■ DIRECTIONS
Reading the data below, count the lines that carry the string "gray". Give nothing but the count.
[[ RECORDS, beginning ]]
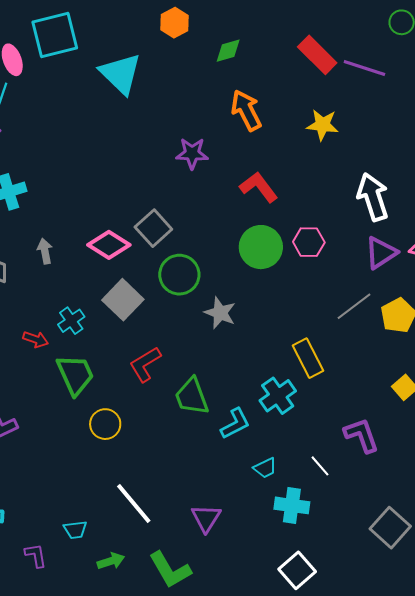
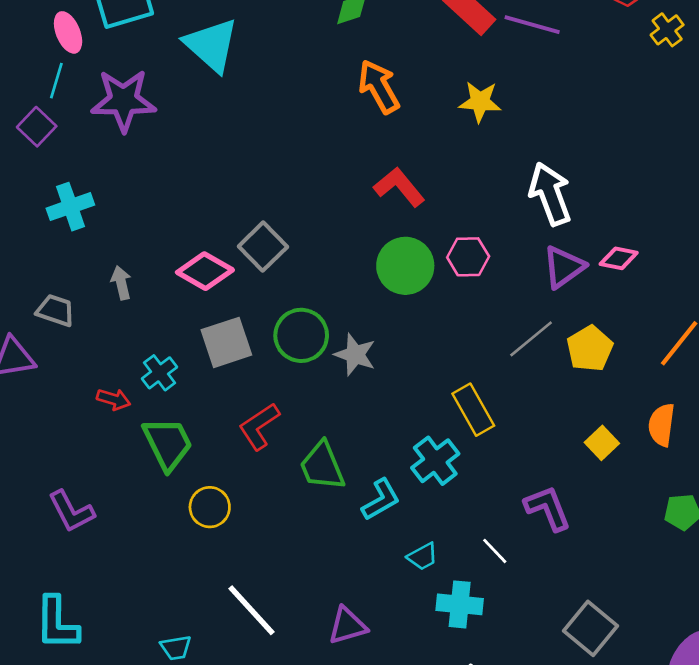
purple star: (192, 153) -> (124, 100), moved, size x1.5
green circle: (179, 275) -> (301, 335), moved
gray square: (123, 300) -> (226, 342), turned 30
purple triangle: (206, 518) -> (347, 626), turned 44

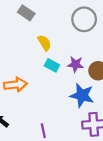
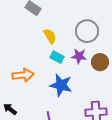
gray circle: (84, 19) -> (87, 31), moved
blue star: (82, 95) -> (61, 85), moved

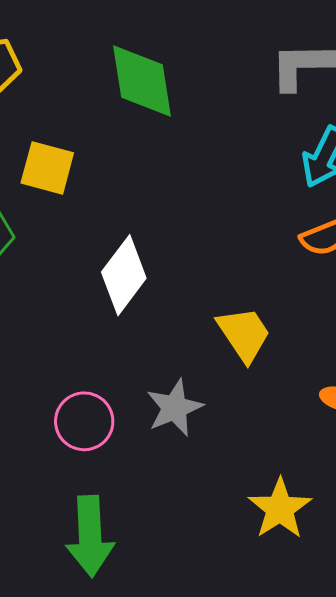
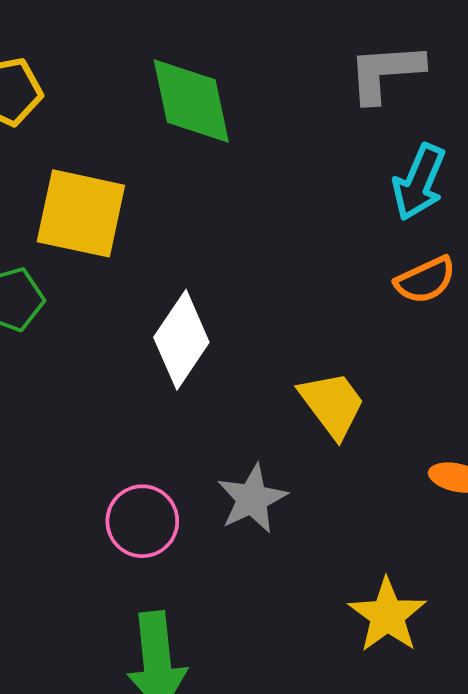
yellow square: (47, 168) -> (81, 213), size x1.4

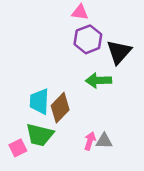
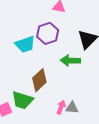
purple hexagon: (88, 39) -> (48, 33), moved
cyan trapezoid: (39, 101) -> (25, 44), moved, turned -115

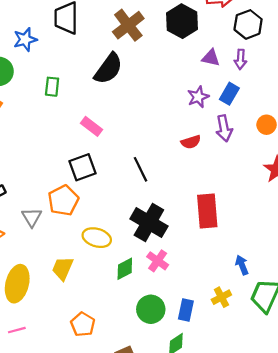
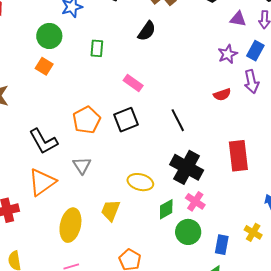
black semicircle: (108, 69) -> (147, 31), size x0.7
orange pentagon: (63, 200) -> (87, 120), moved
yellow cross: (221, 297) -> (253, 232), turned -30
green circle: (151, 309) -> (188, 232), moved

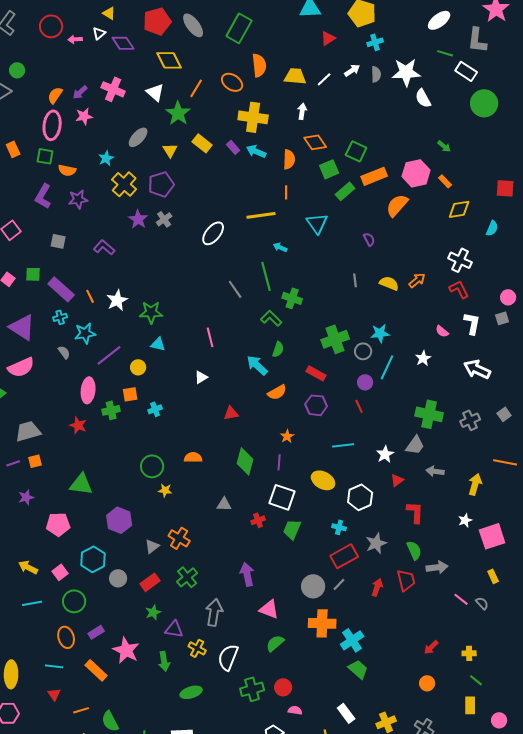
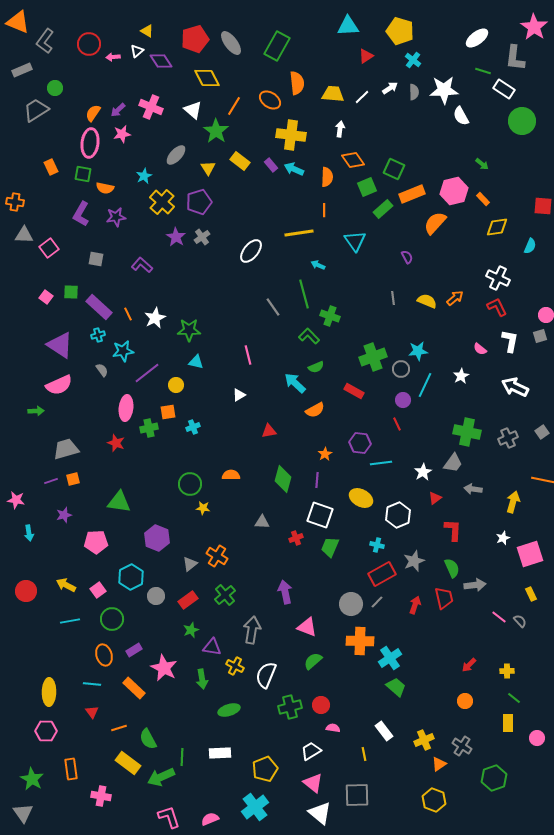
cyan cross: (375, 42) -> (413, 60), turned -35
green semicircle: (278, 349) -> (316, 367), turned 49
purple hexagon: (316, 405) -> (360, 443), moved

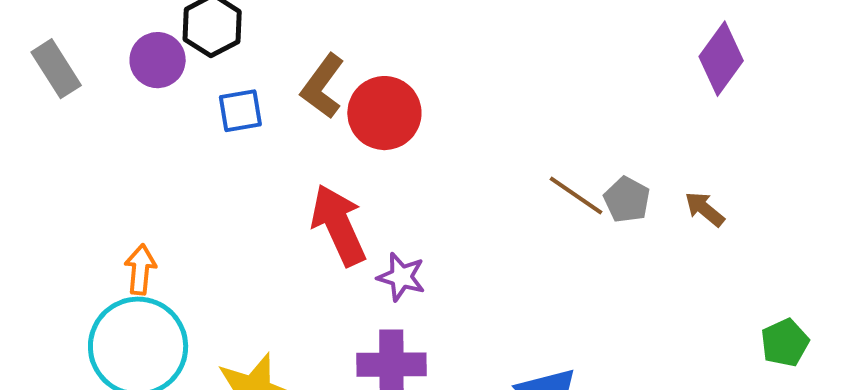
[[ RECORDS, end ]]
■ TASK SOLUTION
2